═══ EXTRACTED MATERIAL ═══

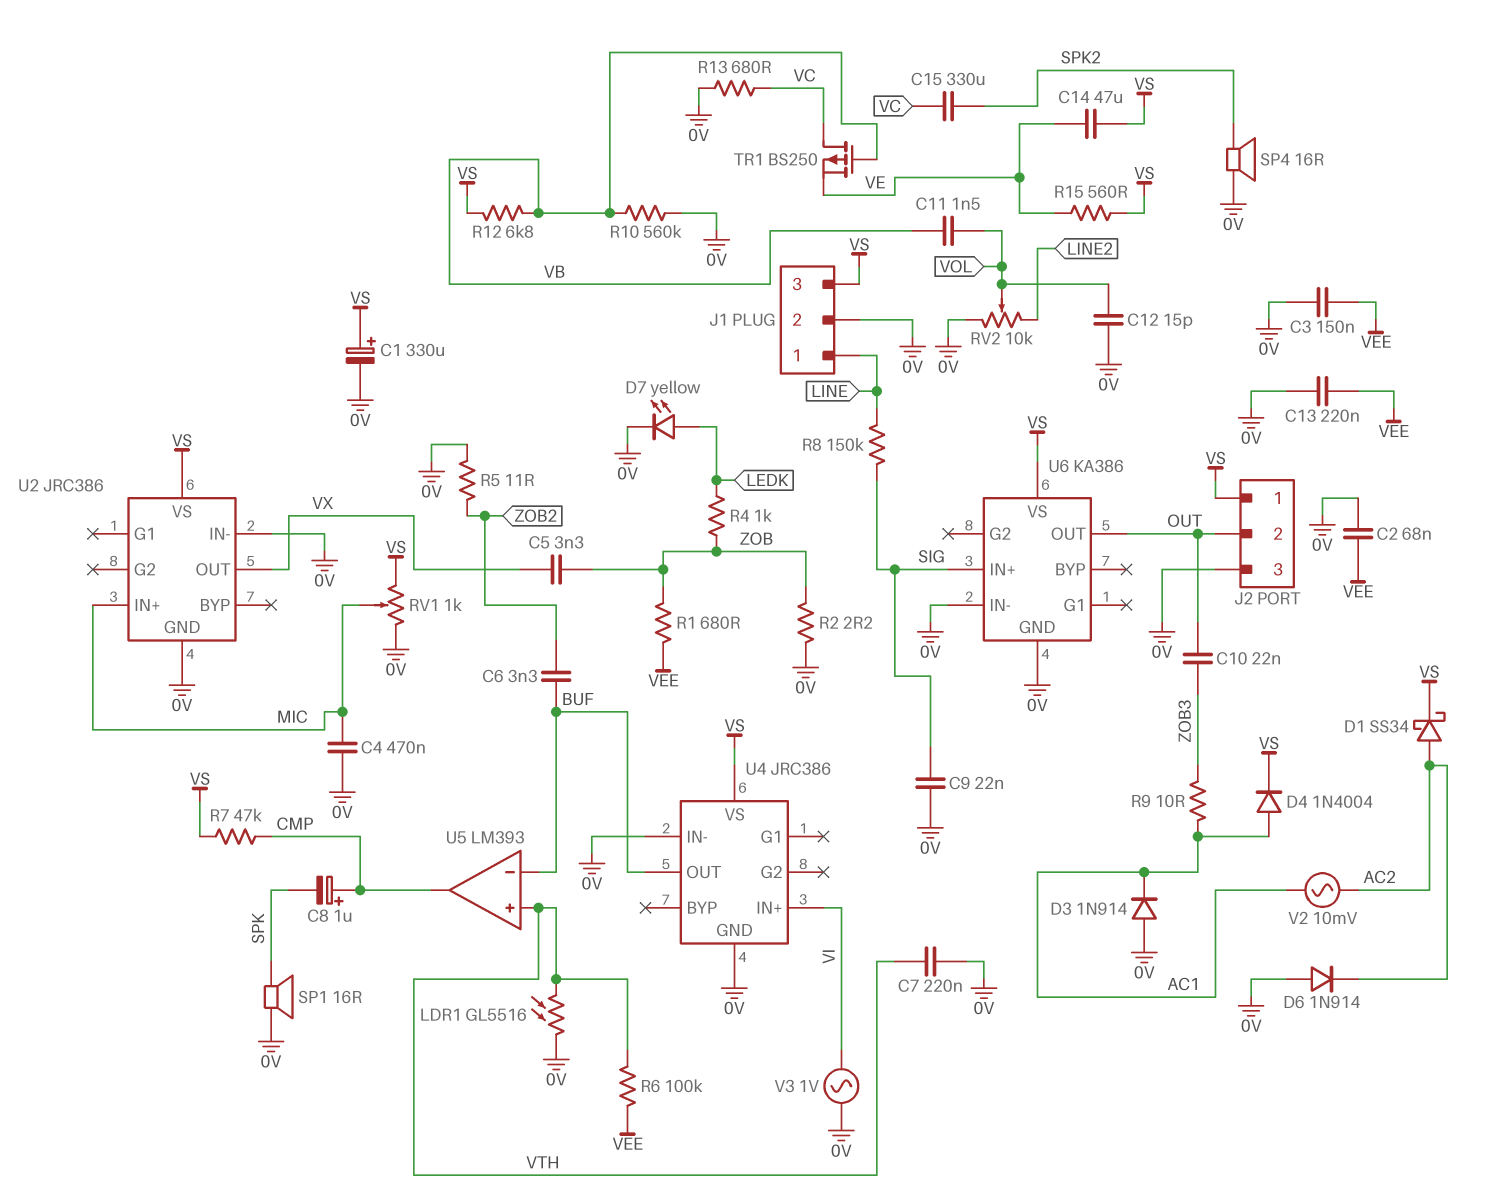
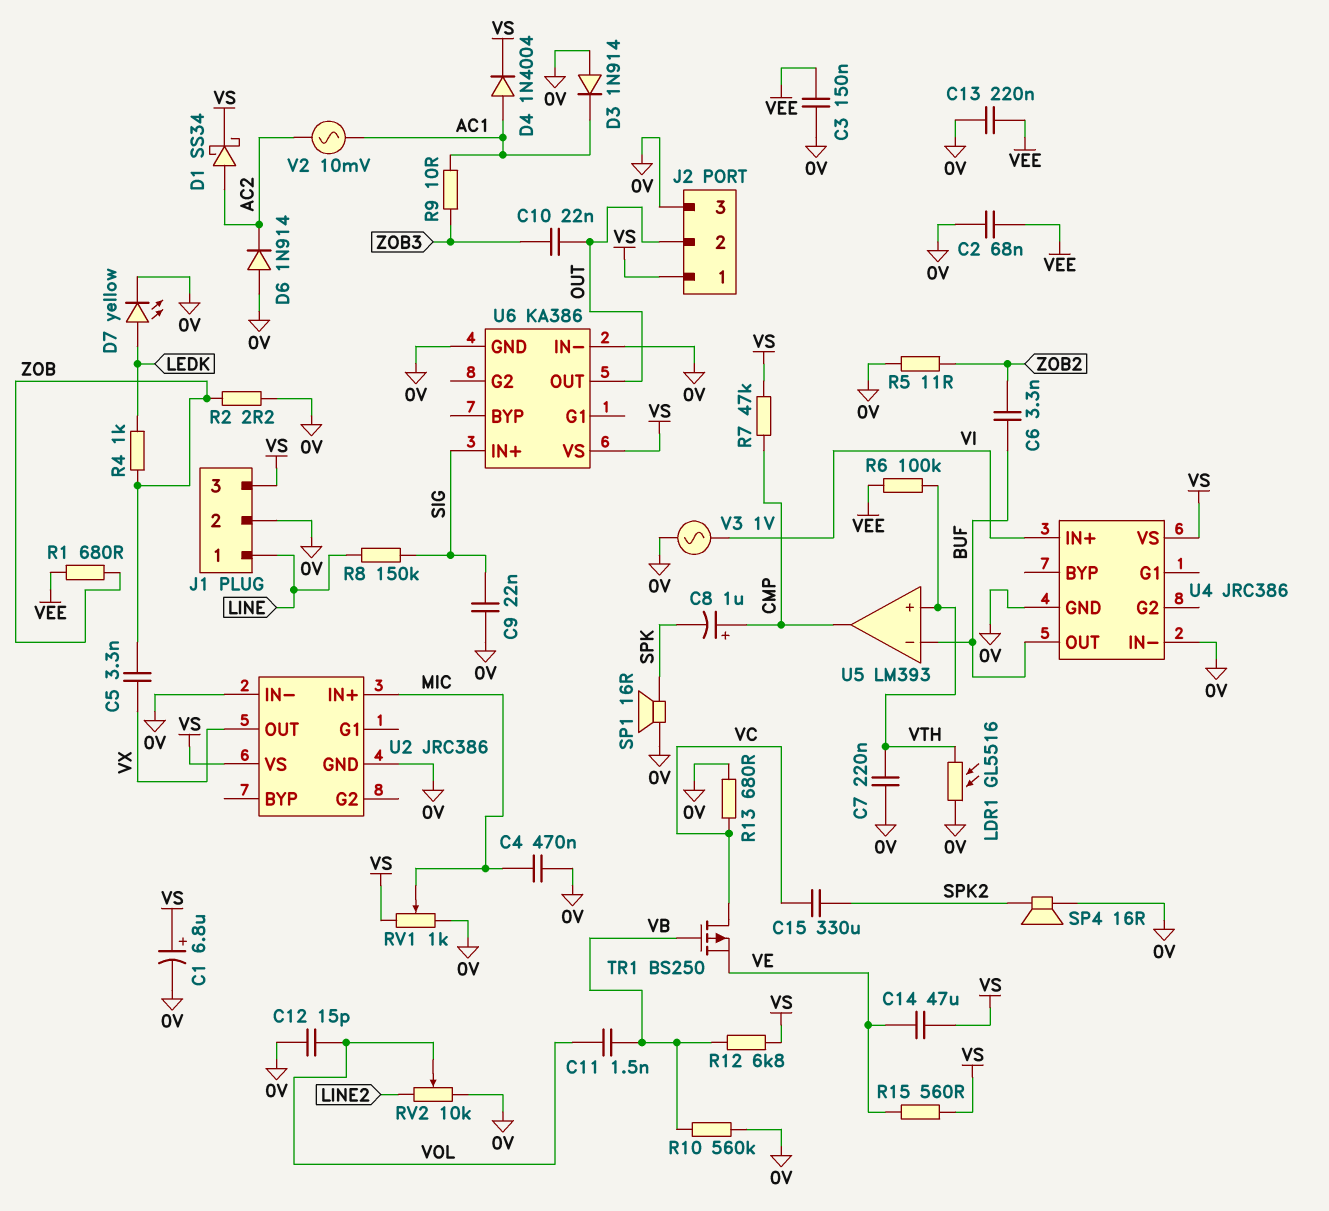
C1: 330uF (plus VS, minus 0V) -> 6.8uF (plus VS, minus 0V)

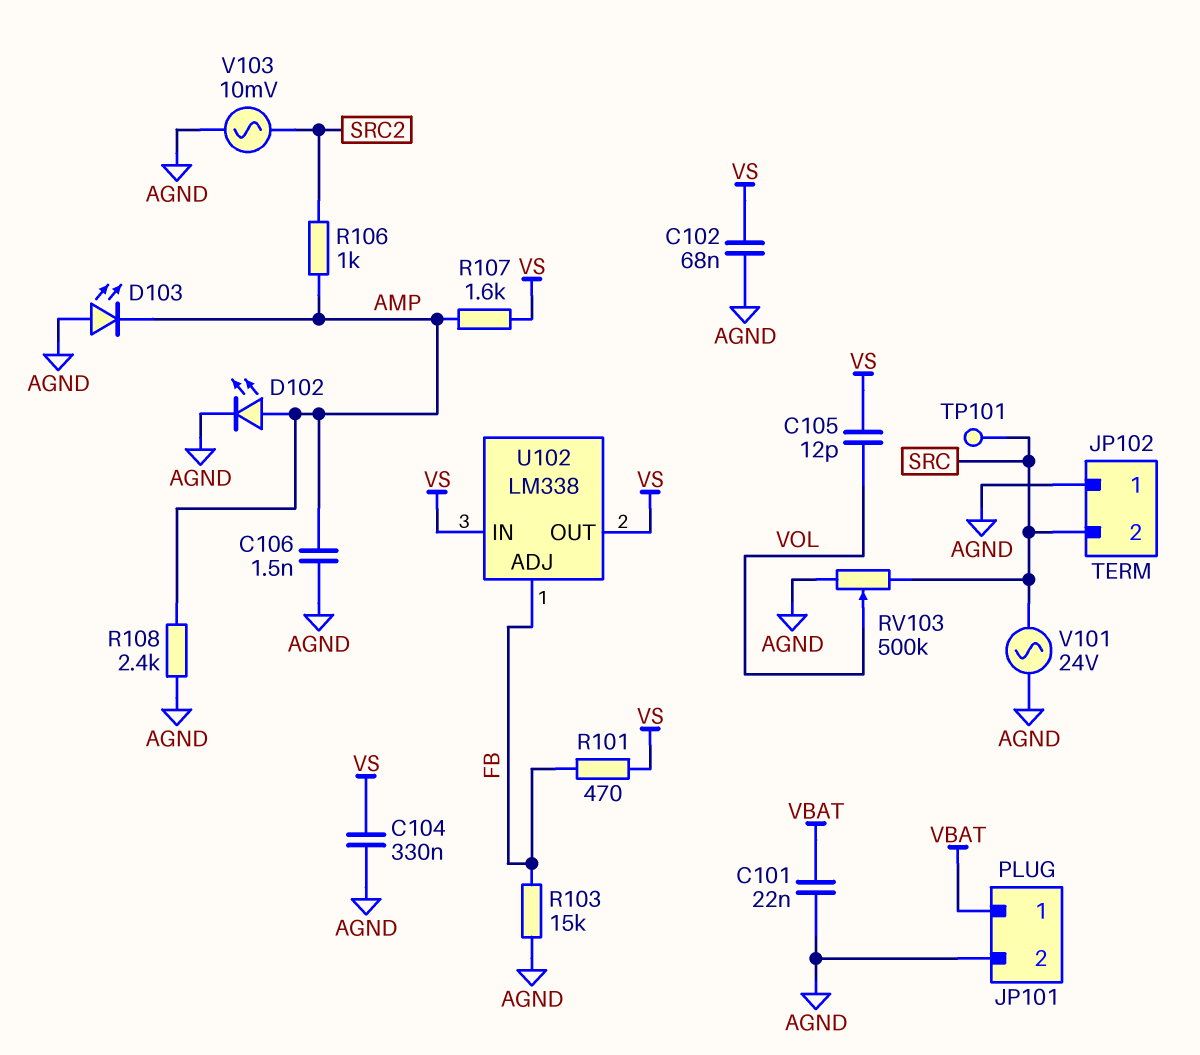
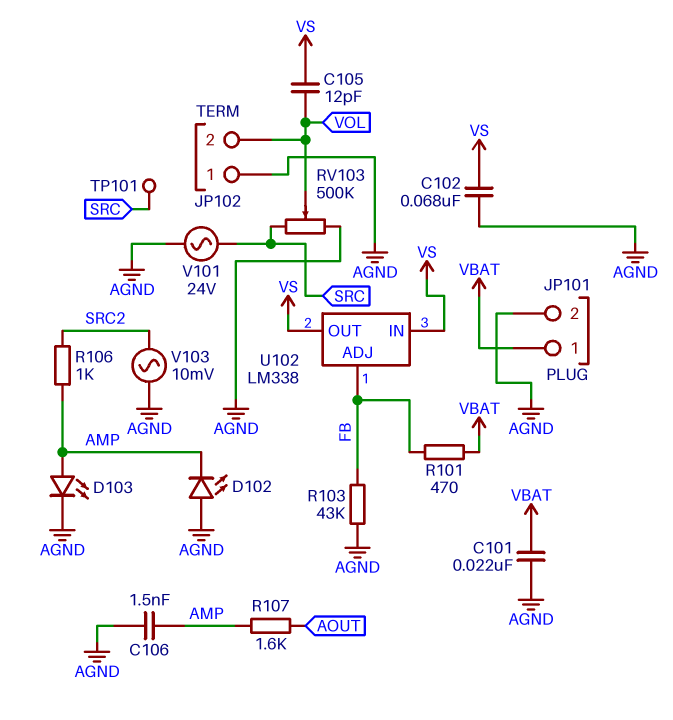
C104: 330nF (AGND, VS) -> none
D102: LED (A AMP, K AGND) -> LED (A AGND, K AMP)
D103: LED (A AGND, K AMP) -> LED (A AMP, K AGND)
JP102 pin 2: SRC -> VOL
R101: 470 (FB, VS) -> 470 (FB, VBAT)
R103: 15k (AGND, FB) -> 43k (AGND, FB)
R107: 1.6k (AMP, VS) -> 1.6k (AMP, AOUT)
R108: 2.4k (AGND, AMP) -> none

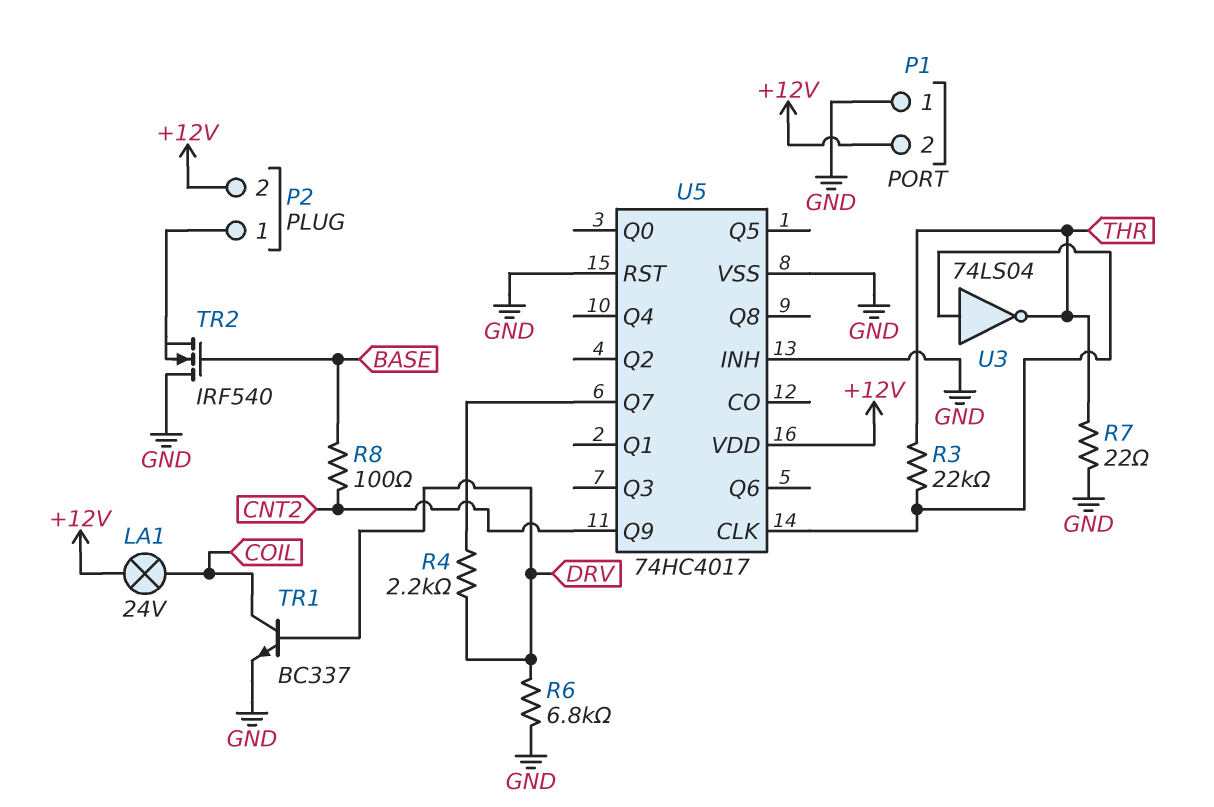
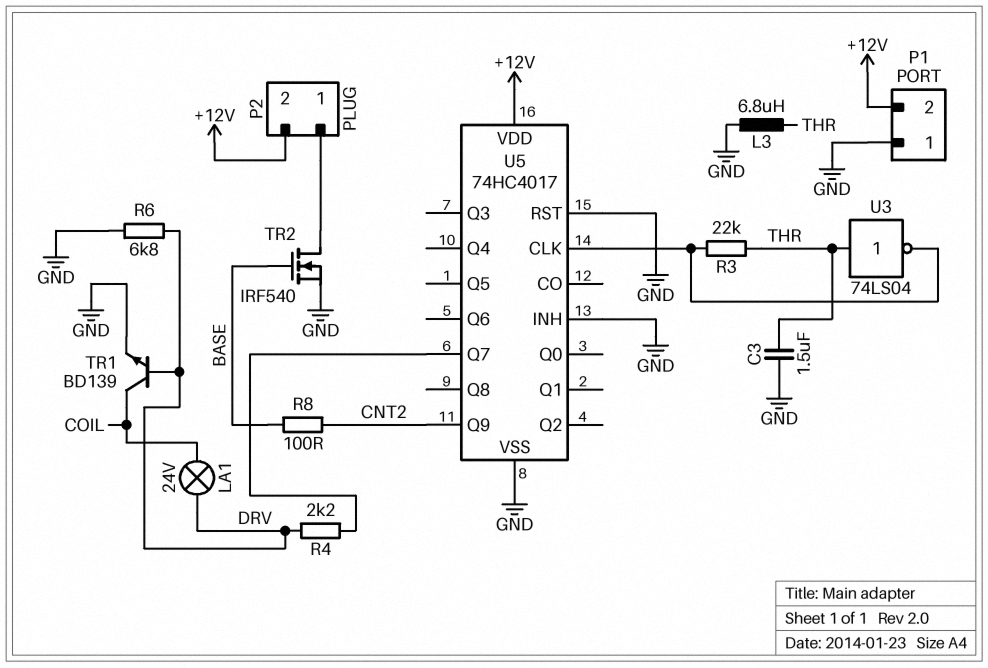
C3: none -> 1.5uF (GND, THR)
L3: none -> 6.8uH (GND, THR)
LA1: lamp 24V (+12V, COIL) -> lamp 24V (COIL, DRV)
R7: 22 (GND, THR) -> none
TR1: NPN BC337 (B DRV, C COIL, E GND) -> NPN BD139 (B DRV, C COIL, E GND)
TR2: NMOS IRF540 (G BASE, D GND, S P2/1) -> NMOS IRF540 (G BASE, D P2/1, S GND)
U3: NOT 74LS04 (in U5/CLK, out THR) -> NOT 74LS04 (in THR, out U5/CLK)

═══

WHAT IS BEING ASKED: Nothing but the pictures may be dropped as you repeat the listing above exactly.

TASK RESPONSE:
C1: 330uF (plus VS, minus 0V) -> 6.8uF (plus VS, minus 0V)

C104: 330nF (AGND, VS) -> none
D102: LED (A AMP, K AGND) -> LED (A AGND, K AMP)
D103: LED (A AGND, K AMP) -> LED (A AMP, K AGND)
JP102 pin 2: SRC -> VOL
R101: 470 (FB, VS) -> 470 (FB, VBAT)
R103: 15k (AGND, FB) -> 43k (AGND, FB)
R107: 1.6k (AMP, VS) -> 1.6k (AMP, AOUT)
R108: 2.4k (AGND, AMP) -> none

C3: none -> 1.5uF (GND, THR)
L3: none -> 6.8uH (GND, THR)
LA1: lamp 24V (+12V, COIL) -> lamp 24V (COIL, DRV)
R7: 22 (GND, THR) -> none
TR1: NPN BC337 (B DRV, C COIL, E GND) -> NPN BD139 (B DRV, C COIL, E GND)
TR2: NMOS IRF540 (G BASE, D GND, S P2/1) -> NMOS IRF540 (G BASE, D P2/1, S GND)
U3: NOT 74LS04 (in U5/CLK, out THR) -> NOT 74LS04 (in THR, out U5/CLK)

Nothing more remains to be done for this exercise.